[Records from a dataset]
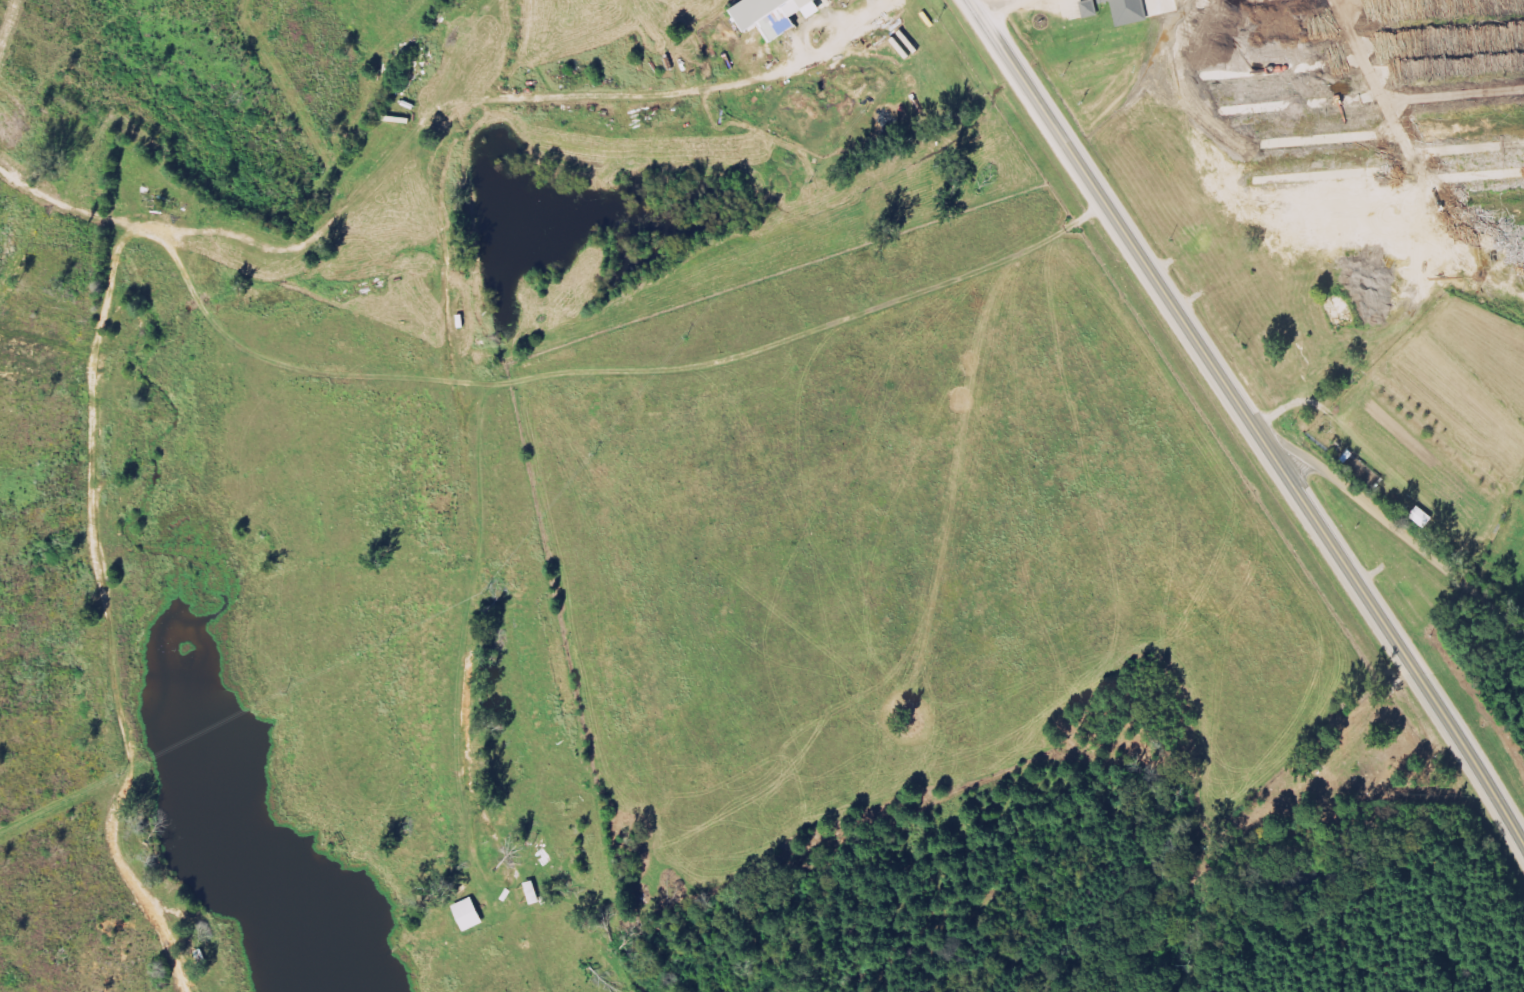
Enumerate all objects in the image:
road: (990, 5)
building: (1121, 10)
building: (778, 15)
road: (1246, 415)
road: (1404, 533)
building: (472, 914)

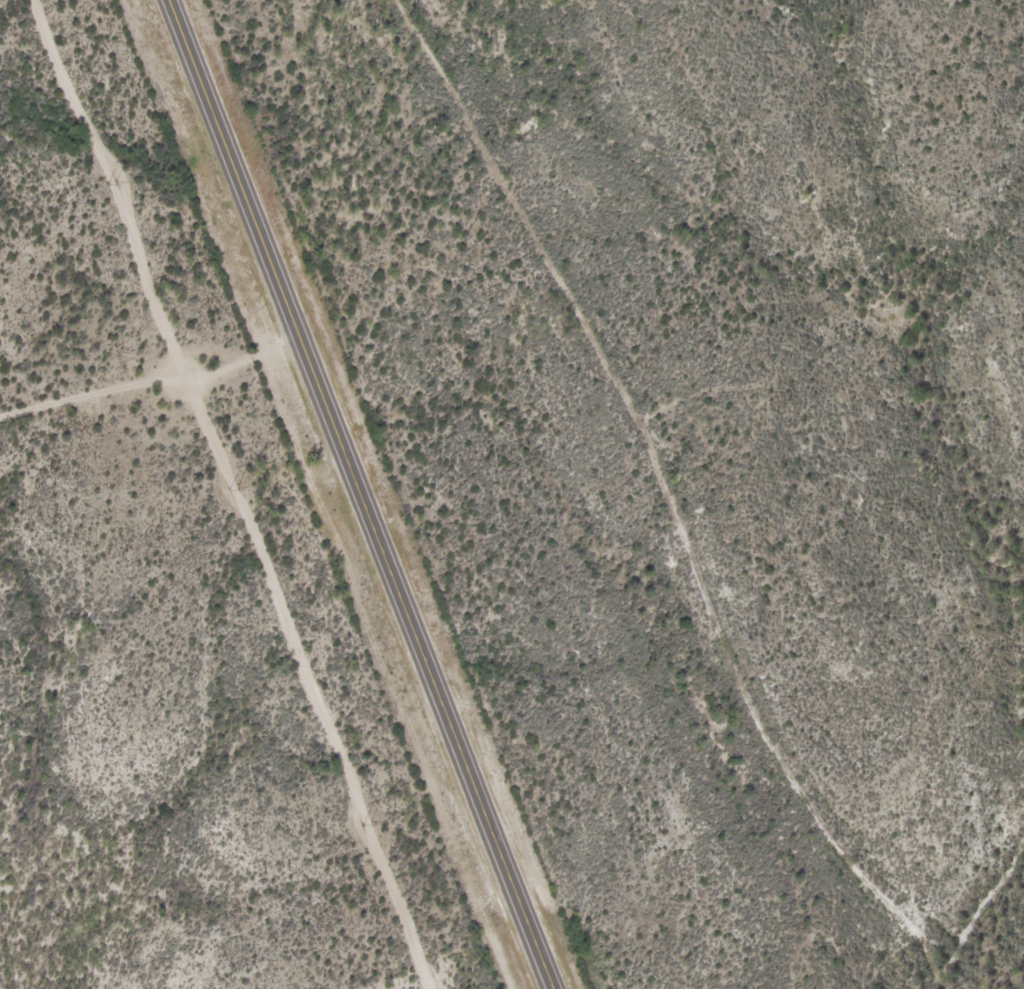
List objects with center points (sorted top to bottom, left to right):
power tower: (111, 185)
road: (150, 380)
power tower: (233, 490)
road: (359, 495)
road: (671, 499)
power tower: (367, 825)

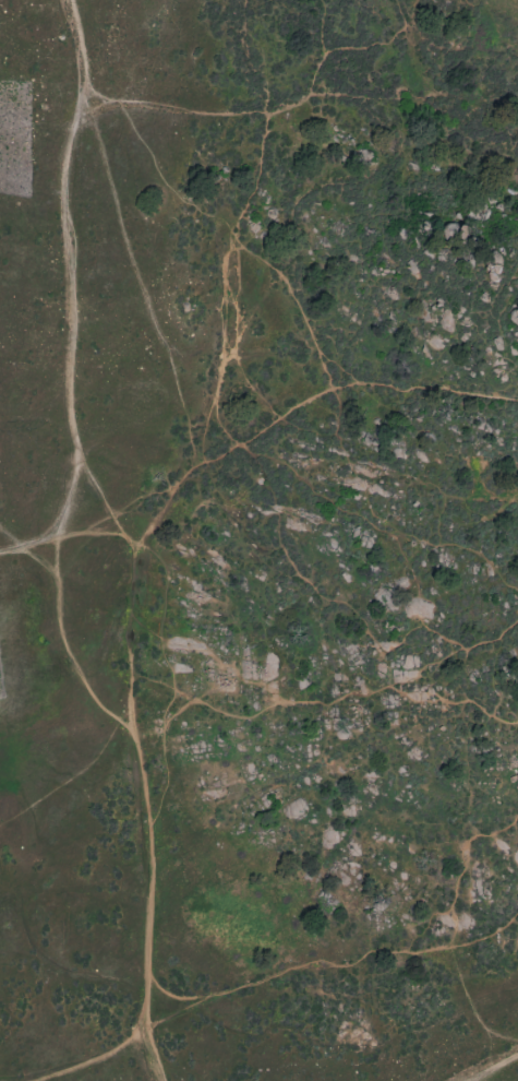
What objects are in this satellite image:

* * *

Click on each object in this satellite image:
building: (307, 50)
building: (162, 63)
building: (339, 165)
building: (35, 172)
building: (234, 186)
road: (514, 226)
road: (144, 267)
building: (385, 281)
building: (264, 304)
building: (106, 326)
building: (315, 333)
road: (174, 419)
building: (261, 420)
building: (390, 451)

**TASK PROMPT:** Each line above that falls between the line with "Enumerate all objects" and the line with "What objects are" should be printed exactly, together with those two lines, but the pictures should not.

**EXERCISE SOLUTION:**
Enumerate all objects in the image:
road: (990, 5)
building: (1121, 10)
building: (778, 15)
road: (1246, 415)
road: (1404, 533)
building: (472, 914)

List objects with center points (sorted top to bottom, left to right):
power tower: (111, 185)
road: (150, 380)
power tower: (233, 490)
road: (359, 495)
road: (671, 499)
power tower: (367, 825)

What objects are in this satellite image:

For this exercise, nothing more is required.